**ENTRIES PROVIDED:**

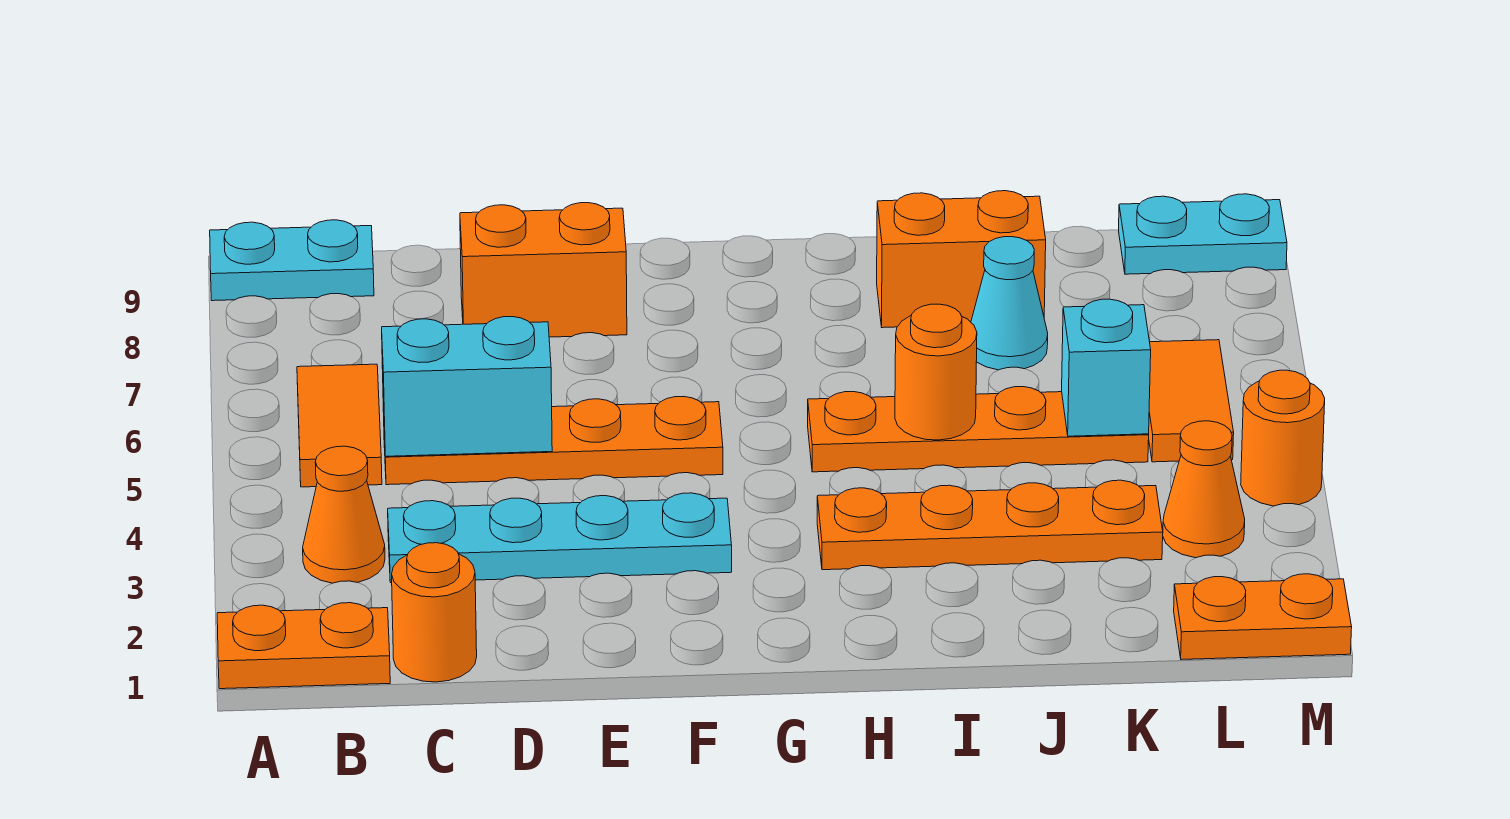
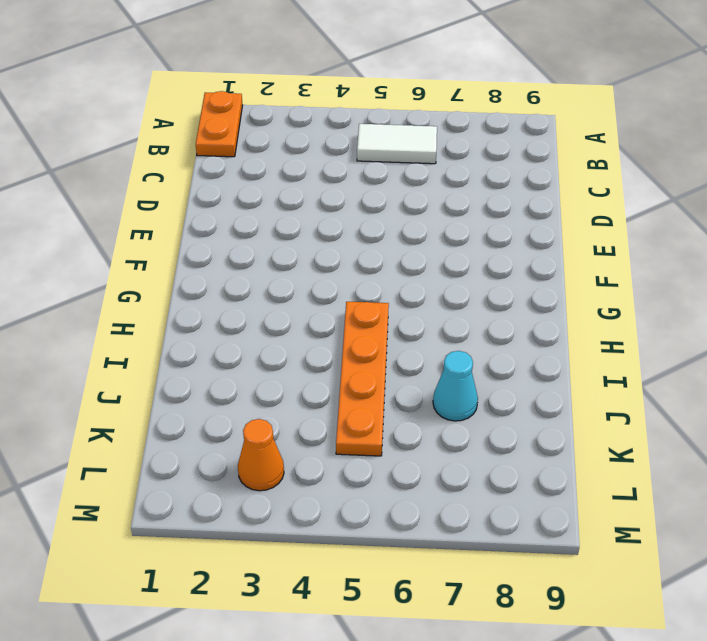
white tile B5:B6 level 1 -> orange tile B5:B6 level 1
none -> cyan plate A9:B9 level 1
none -> orange cone B3 level 1
none -> orange round brick C1 level 1

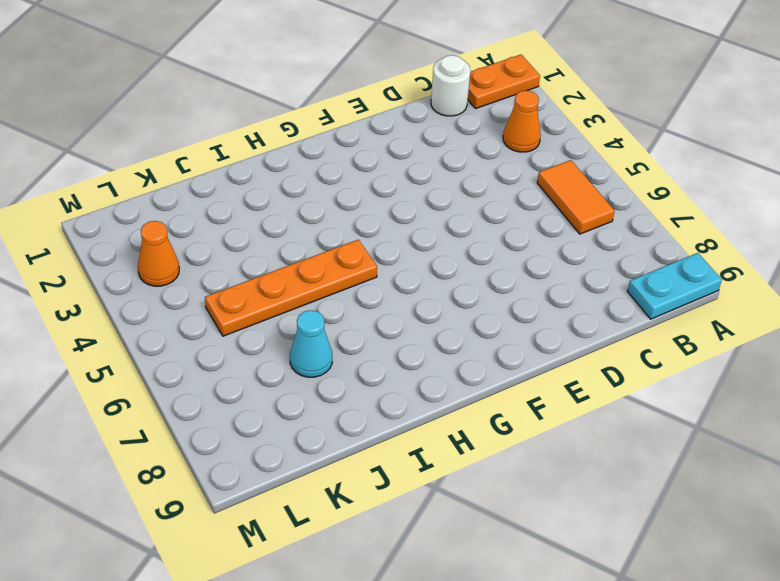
white round brick C1 level 1 -> orange round brick C1 level 1
none -> cyan plate C3:F3 level 1
none -> orange plate C5:F5 level 1
none -> orange brick D8:E8 level 1

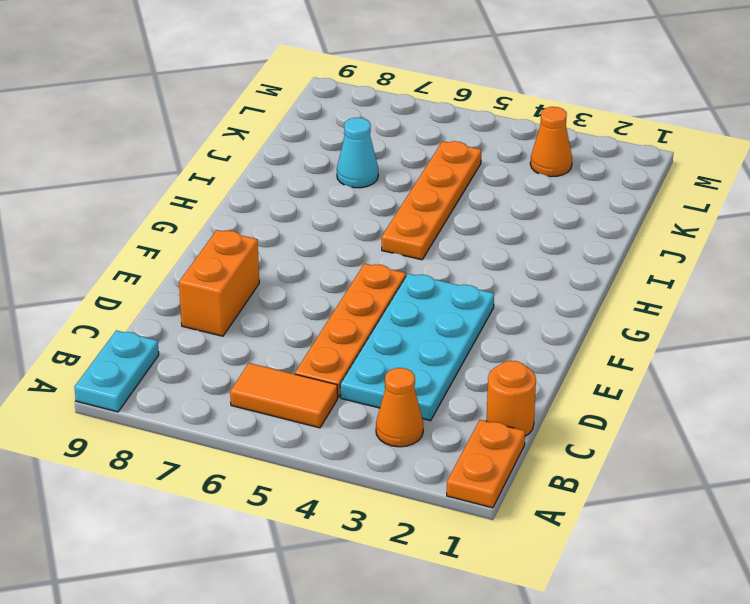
cyan plate C3:F4 level 1 -> cyan plate C3:F3 level 1
none -> orange plate H3:K3 level 1
none -> orange brick I8:J8 level 1
none -> orange plate L1:M1 level 1

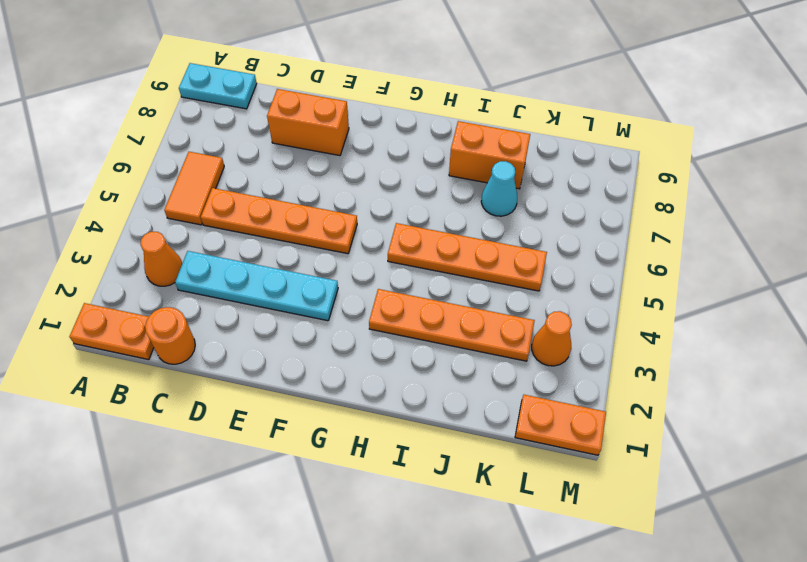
none -> orange tile L5:L6 level 1
none -> cyan plate L9:M9 level 1
none -> orange round brick M4 level 1

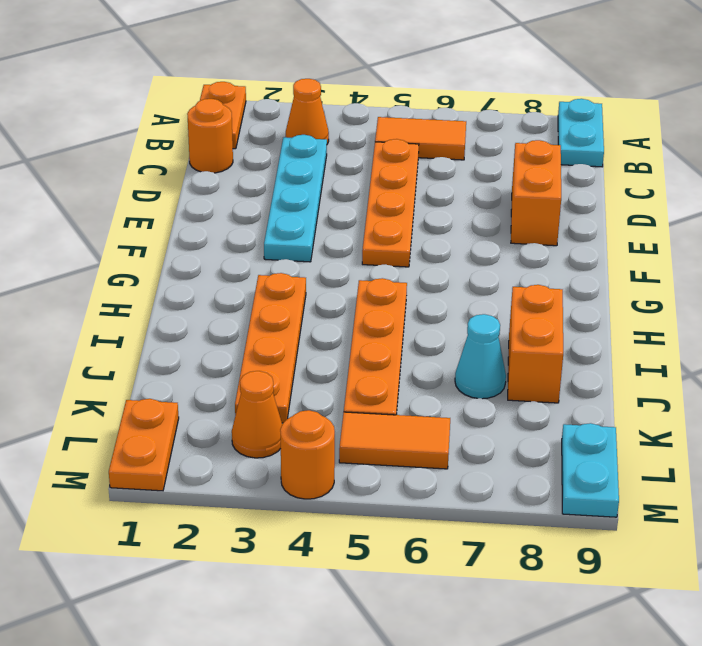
none -> cyan brick C5:D5 level 2
none -> orange round brick I5 level 2
none -> cyan brick K5 level 2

**WORK TO COMPLETE:** Go through the listing above and copy each line that contains "round".

**RESULT FOR THIS TASK:**
none -> orange round brick C1 level 1
white round brick C1 level 1 -> orange round brick C1 level 1
none -> orange round brick M4 level 1
none -> orange round brick I5 level 2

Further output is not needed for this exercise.